» SUPPLIED INFORMATION:
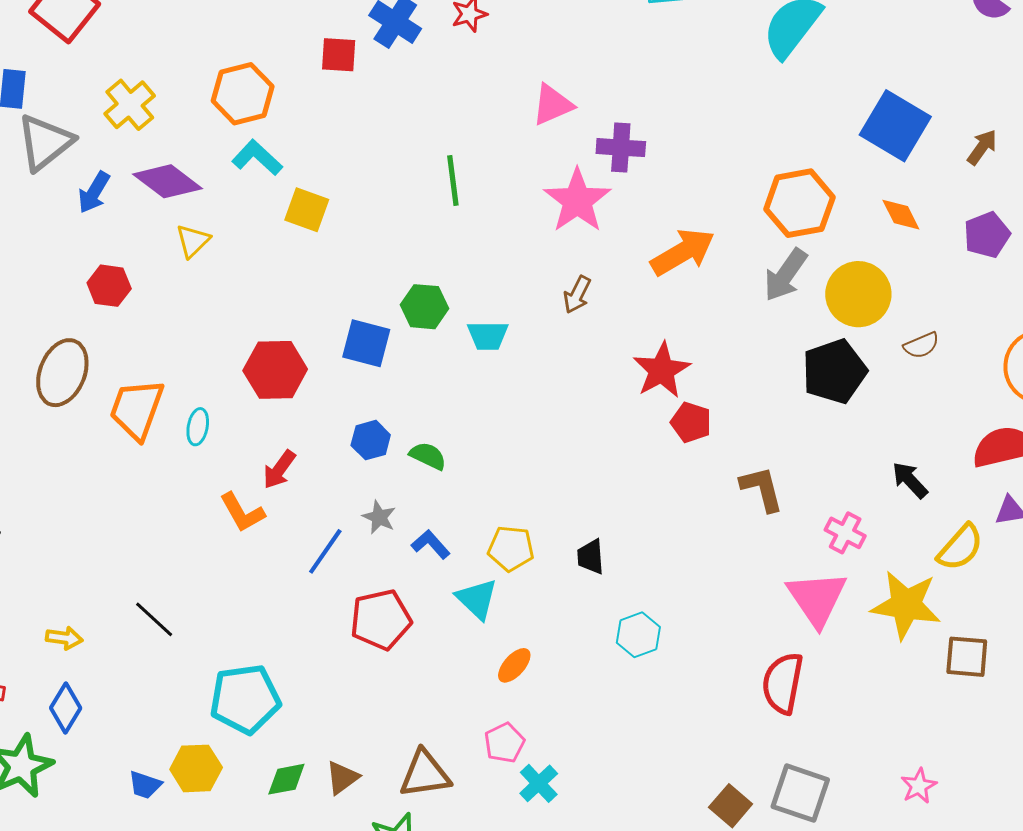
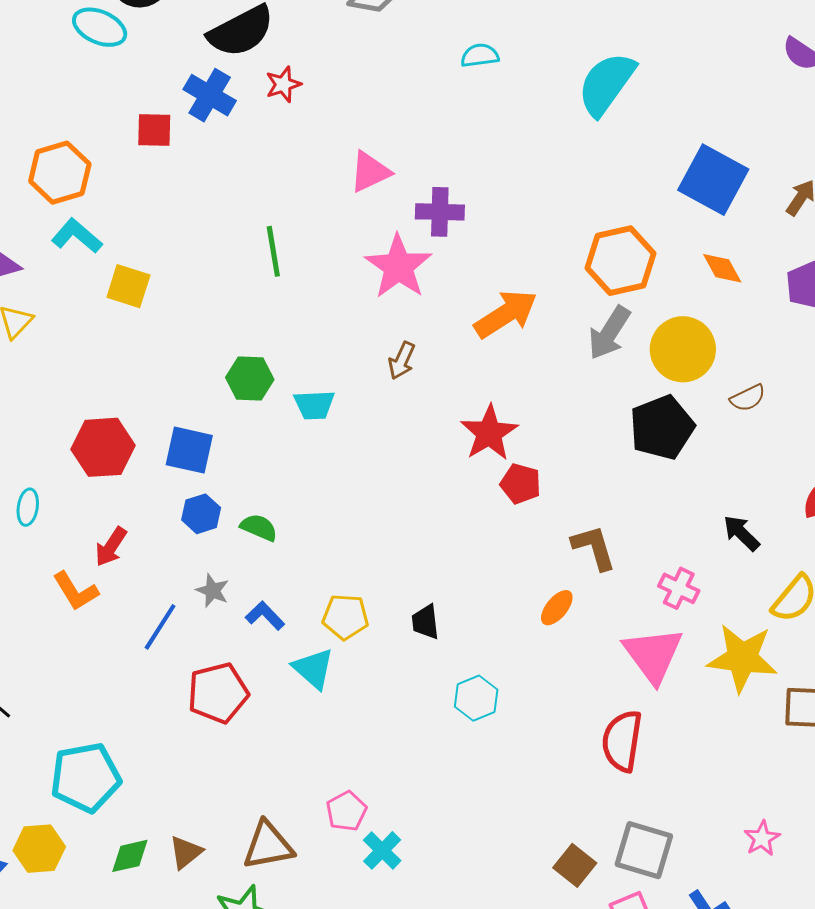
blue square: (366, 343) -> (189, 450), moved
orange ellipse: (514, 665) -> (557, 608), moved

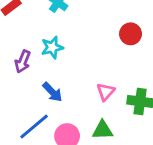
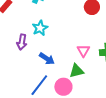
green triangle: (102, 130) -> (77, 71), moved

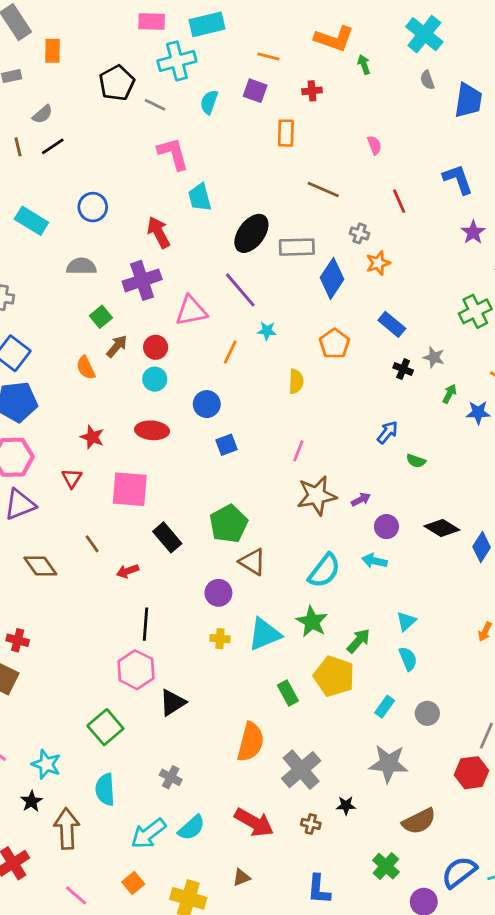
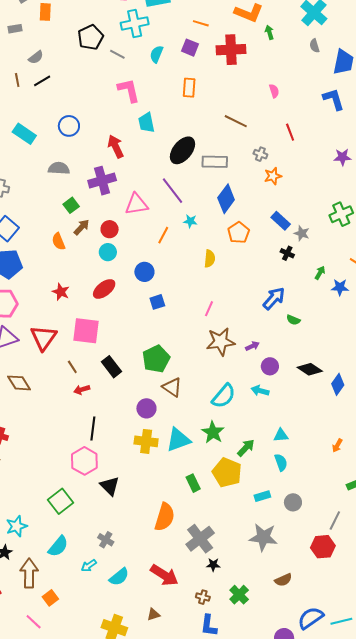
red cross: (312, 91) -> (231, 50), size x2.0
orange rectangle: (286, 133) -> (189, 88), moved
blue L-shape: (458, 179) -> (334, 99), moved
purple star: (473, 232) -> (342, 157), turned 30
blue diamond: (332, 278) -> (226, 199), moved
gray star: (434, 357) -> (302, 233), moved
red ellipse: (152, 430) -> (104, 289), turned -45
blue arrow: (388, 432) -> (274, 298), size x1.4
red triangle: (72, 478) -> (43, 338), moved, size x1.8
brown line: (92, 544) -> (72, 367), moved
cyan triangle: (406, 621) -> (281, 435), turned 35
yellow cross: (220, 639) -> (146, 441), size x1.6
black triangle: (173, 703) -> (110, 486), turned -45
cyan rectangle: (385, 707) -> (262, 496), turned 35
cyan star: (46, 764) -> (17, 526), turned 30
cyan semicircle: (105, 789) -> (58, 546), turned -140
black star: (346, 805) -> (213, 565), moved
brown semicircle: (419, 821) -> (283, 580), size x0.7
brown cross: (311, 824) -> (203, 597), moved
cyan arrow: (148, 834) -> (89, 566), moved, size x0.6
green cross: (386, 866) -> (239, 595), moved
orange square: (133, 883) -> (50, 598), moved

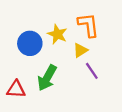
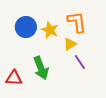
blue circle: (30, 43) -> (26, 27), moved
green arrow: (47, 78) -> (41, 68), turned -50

» EXERCISE DETAILS:
Pictures must be left out of the answer, which should be exactly the lines from the one holding "black star: (346, 805) -> (213, 565), moved" through the last line of the entries above, both included; please add nothing.

» ANSWER BOX:
black star: (346, 805) -> (213, 565), moved
brown semicircle: (419, 821) -> (283, 580), size x0.7
brown cross: (311, 824) -> (203, 597), moved
cyan arrow: (148, 834) -> (89, 566), moved, size x0.6
green cross: (386, 866) -> (239, 595), moved
orange square: (133, 883) -> (50, 598), moved

blue circle: (30, 43) -> (26, 27), moved
green arrow: (47, 78) -> (41, 68), turned -50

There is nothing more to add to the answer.